== PROBLEM DESCRIPTION ==
The data below contains pictures, which are to be skipped; the lines starting at the line with "blue trapezoid: (62, 125)" and ending at the line with "cyan diamond: (171, 130) -> (112, 85), moved" are to be output exactly, both ends included.

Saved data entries

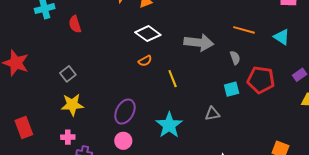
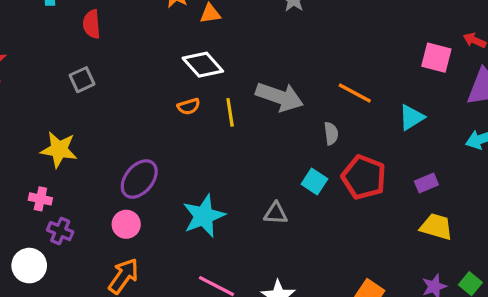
cyan triangle: (282, 37) -> (411, 117), turned 42
gray square: (68, 74) -> (82, 80), moved
yellow line: (173, 79) -> (230, 112), moved
cyan square: (232, 89) -> (314, 181), turned 35

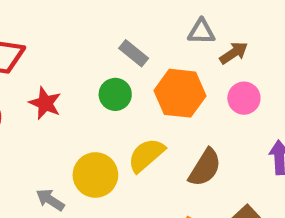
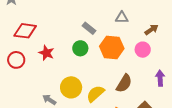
brown arrow: (234, 53) -> (151, 30), moved
yellow semicircle: (146, 155) -> (95, 94), moved

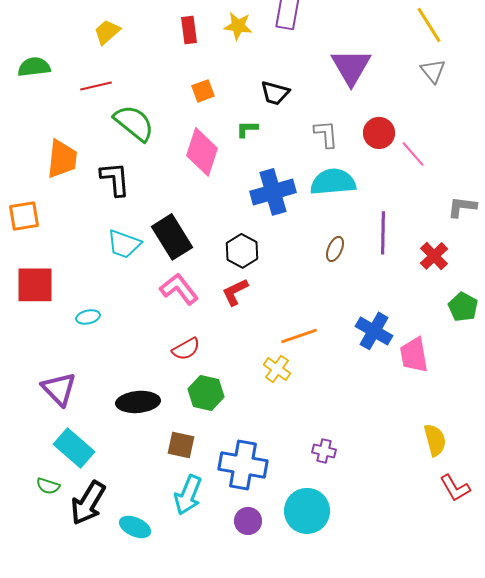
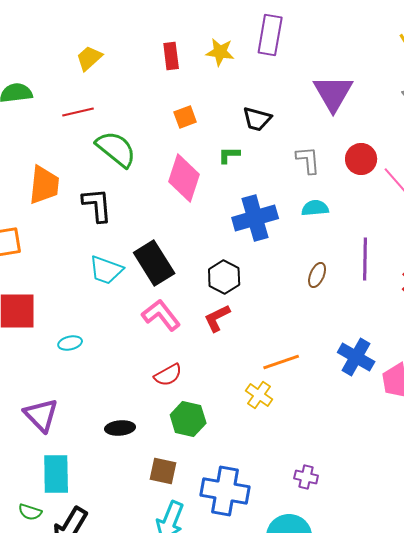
cyan semicircle: (333, 182) -> (315, 208), size x0.6
black ellipse: (138, 402) -> (120, 428), size x0.7
cyan rectangle: (74, 448) -> (56, 474), turned 48

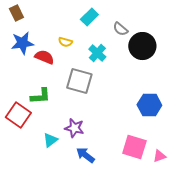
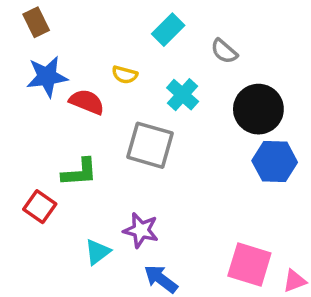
black circle: (142, 46) -> (258, 109), moved
blue hexagon: (149, 105) -> (275, 161), moved
red square: (18, 115) -> (40, 207), size x0.7

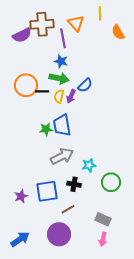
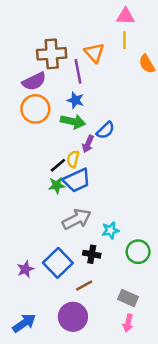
purple semicircle: (22, 35) -> (34, 81), moved
orange circle: (26, 85) -> (35, 109), moved
black line: (42, 91) -> (58, 165), moved, turned -40
yellow semicircle: (59, 96) -> (73, 159), moved
blue trapezoid: (62, 125) -> (77, 180), turned -105
blue square: (47, 191) -> (58, 263), turned -35

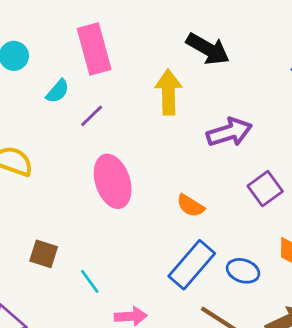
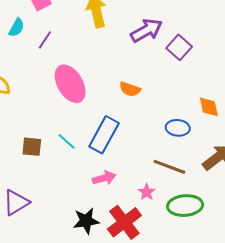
purple square: (265, 189) -> (179, 47), moved
blue rectangle: (192, 265) -> (104, 135), moved
cyan line: (90, 281) -> (67, 141), moved

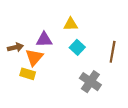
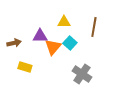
brown line: (113, 52) -> (94, 27), moved
orange triangle: (34, 57) -> (53, 47), moved

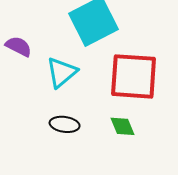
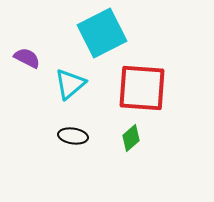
green diamond: (123, 126) -> (131, 138), turned 72

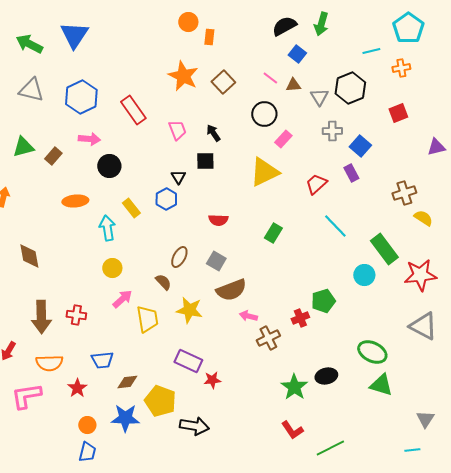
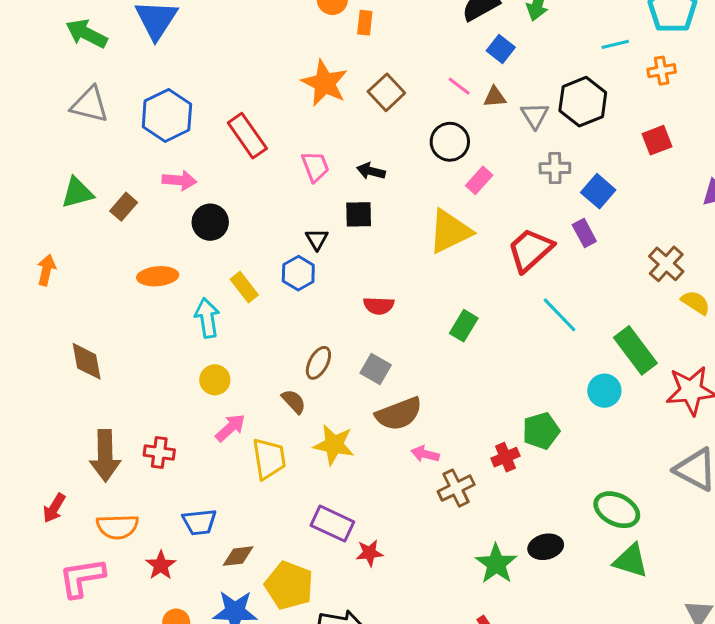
black arrow: (213, 133) -> (371, 171), turned -42
red trapezoid: (316, 184) -> (530, 250), size x1.4
brown cross: (404, 193) -> (666, 264), turned -30

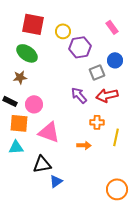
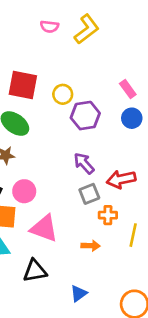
blue circle: (115, 60) -> (132, 118), moved
gray square: (97, 72) -> (89, 194), moved
purple arrow: (79, 95) -> (84, 163), moved
blue triangle: (56, 181) -> (79, 293), moved

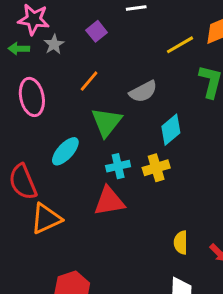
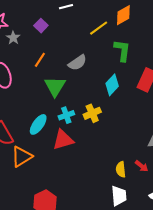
cyan diamond: (171, 130) -> (112, 85), moved
cyan ellipse: (65, 151) -> (38, 124), moved
yellow semicircle: (181, 242) -> (121, 169), moved

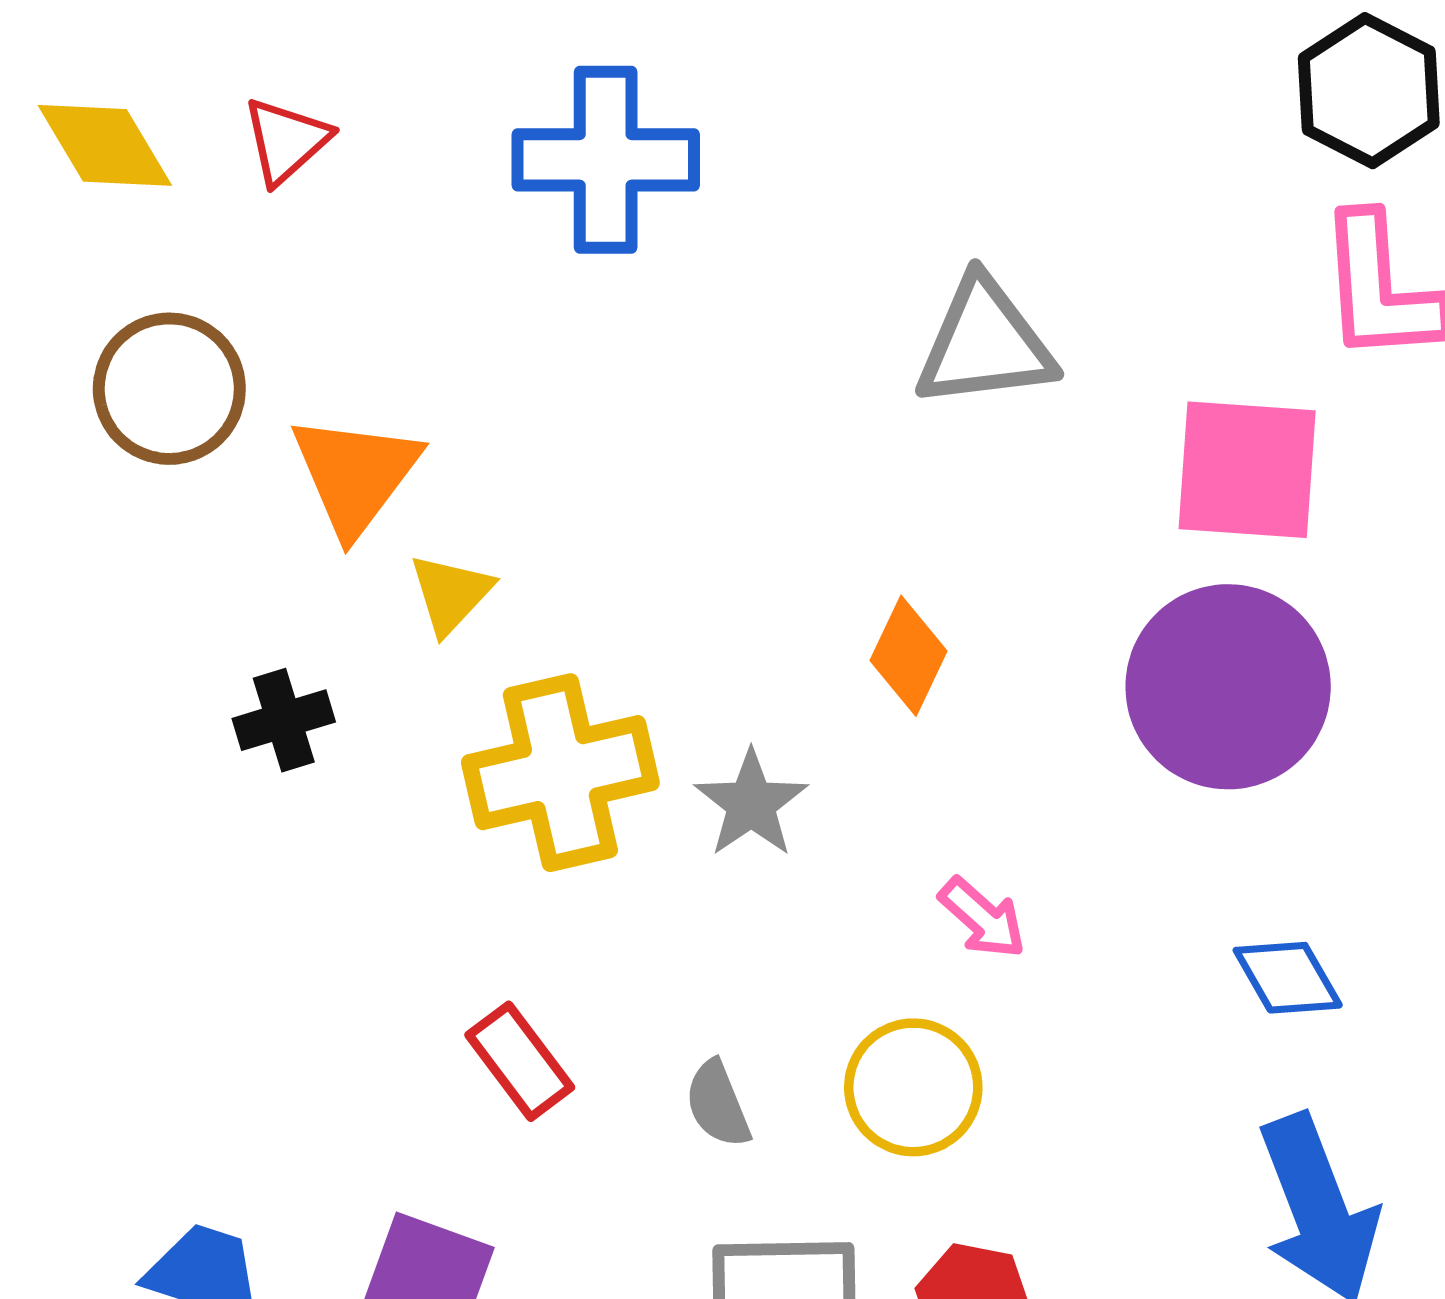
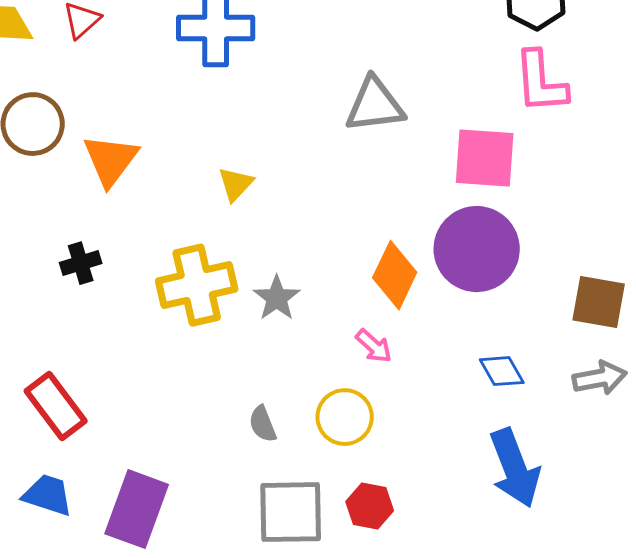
yellow triangle: (451, 594) -> (236, 184), moved
orange diamond: (909, 656) -> (395, 275), moved, size x1.4
red rectangle: (520, 1061) -> (56, 406), moved, size x1.4

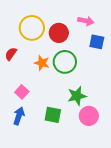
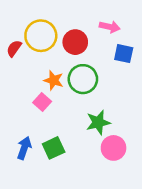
red semicircle: (11, 54) -> (14, 48), moved
pink square: (22, 92) -> (42, 102), moved
green square: (53, 115) -> (54, 148), moved, turned -36

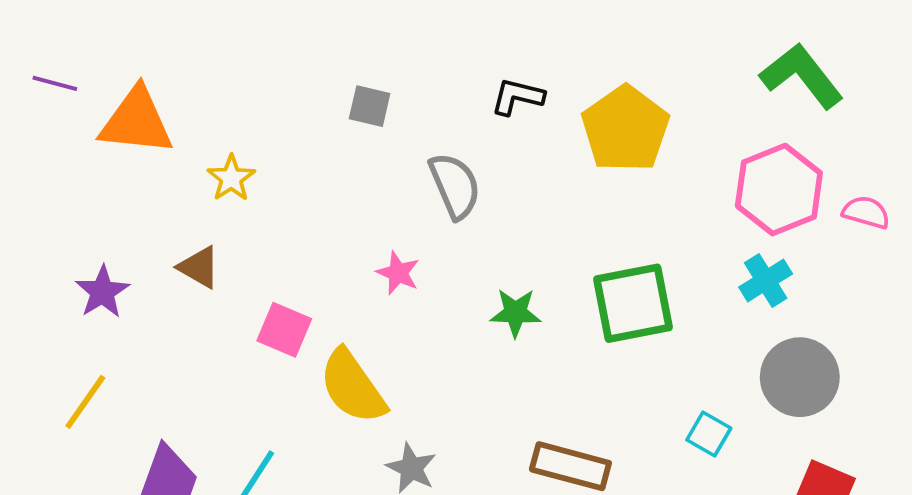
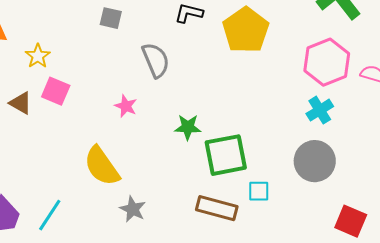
green square: (633, 303) -> (226, 155), moved
pink square: (284, 330) -> (56, 91), moved
gray circle: (800, 377) -> (315, 161), moved
cyan square: (709, 434) -> (259, 191), moved, turned -30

== RESPONSE ==
blue trapezoid: (62, 125) -> (77, 180), turned -105
blue square: (47, 191) -> (58, 263), turned -35

purple square: (265, 189) -> (179, 47), moved
blue rectangle: (192, 265) -> (104, 135), moved
cyan line: (90, 281) -> (67, 141), moved

brown line: (113, 52) -> (94, 27), moved
orange triangle: (34, 57) -> (53, 47), moved

green diamond: (123, 126) -> (131, 138), turned 72

black arrow: (213, 133) -> (371, 171), turned -42
red trapezoid: (316, 184) -> (530, 250), size x1.4
brown cross: (404, 193) -> (666, 264), turned -30

blue circle: (115, 60) -> (132, 118), moved
gray square: (97, 72) -> (89, 194), moved
purple arrow: (79, 95) -> (84, 163), moved
blue triangle: (56, 181) -> (79, 293), moved

cyan diamond: (171, 130) -> (112, 85), moved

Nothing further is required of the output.